# DATASET CONTENT:

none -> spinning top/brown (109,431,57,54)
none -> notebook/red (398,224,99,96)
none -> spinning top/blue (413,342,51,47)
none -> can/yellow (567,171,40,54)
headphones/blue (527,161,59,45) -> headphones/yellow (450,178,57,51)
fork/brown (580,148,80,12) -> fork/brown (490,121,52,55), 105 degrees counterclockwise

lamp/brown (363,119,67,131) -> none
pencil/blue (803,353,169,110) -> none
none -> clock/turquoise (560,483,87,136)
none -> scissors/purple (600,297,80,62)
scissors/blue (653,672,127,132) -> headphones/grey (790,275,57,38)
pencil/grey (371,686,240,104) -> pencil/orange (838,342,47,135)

...

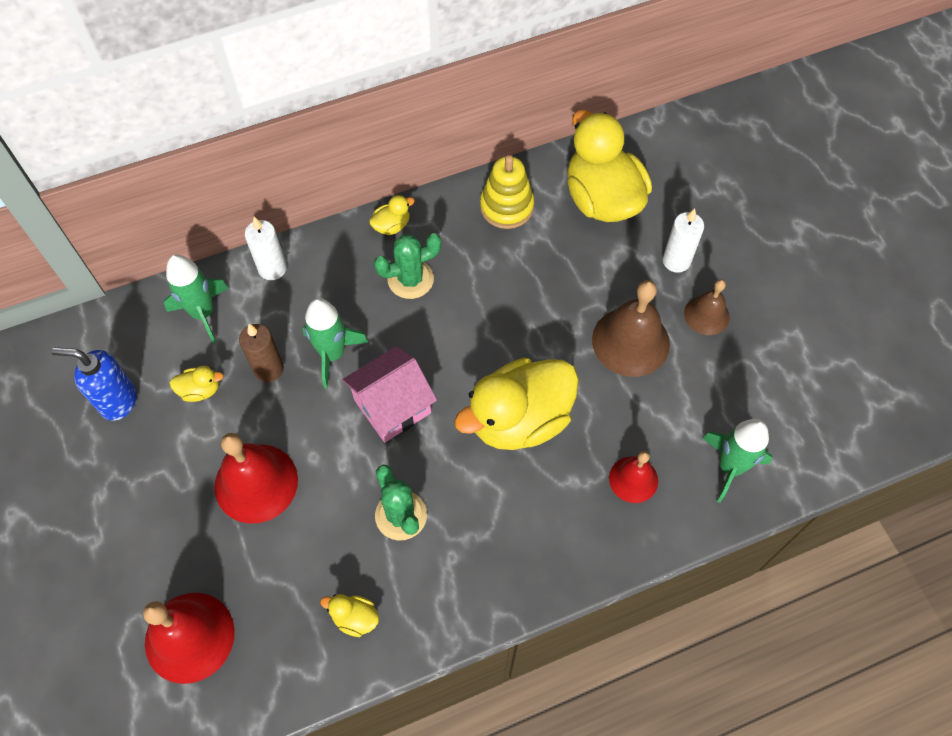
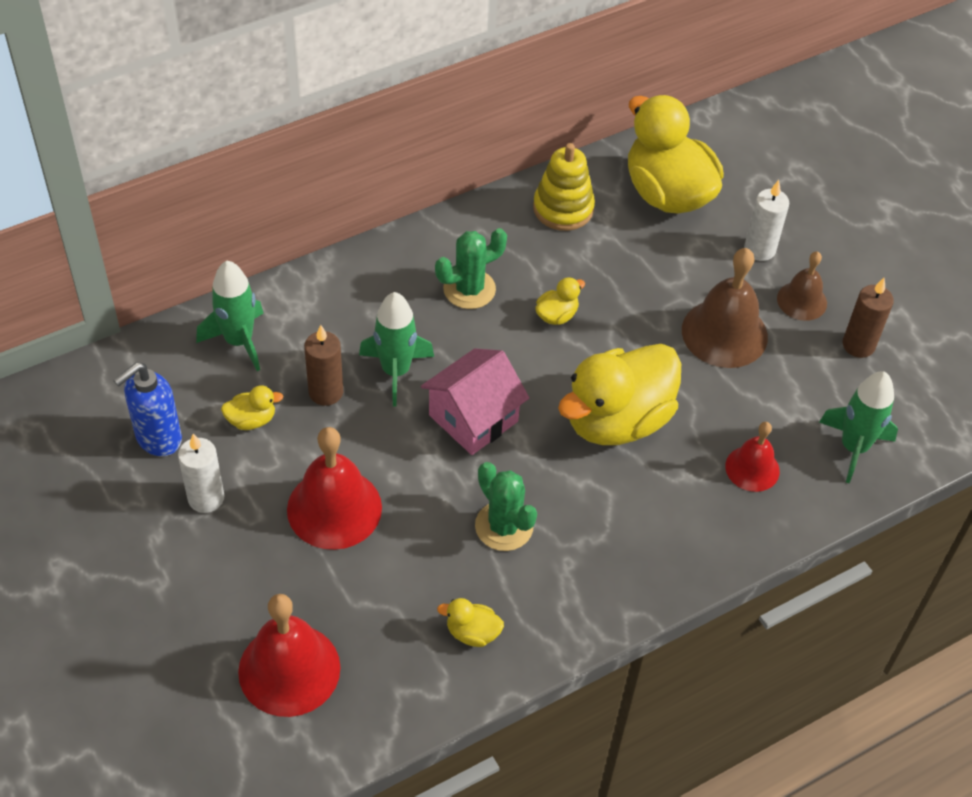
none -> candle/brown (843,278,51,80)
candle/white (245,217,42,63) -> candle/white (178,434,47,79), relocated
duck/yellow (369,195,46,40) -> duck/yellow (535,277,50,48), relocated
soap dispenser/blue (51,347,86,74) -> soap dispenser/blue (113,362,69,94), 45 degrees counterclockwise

# EXERCISE GOAL:
Using the entries above, return exactly the lines from the line with "none -> spinning top/brown (109,431,57,54)" to the line with "headphones/blue (527,161,59,45) ->", counting both of those lines.

# RESULT OF THE EXERCISE:
none -> spinning top/brown (109,431,57,54)
none -> notebook/red (398,224,99,96)
none -> spinning top/blue (413,342,51,47)
none -> can/yellow (567,171,40,54)
headphones/blue (527,161,59,45) -> headphones/yellow (450,178,57,51)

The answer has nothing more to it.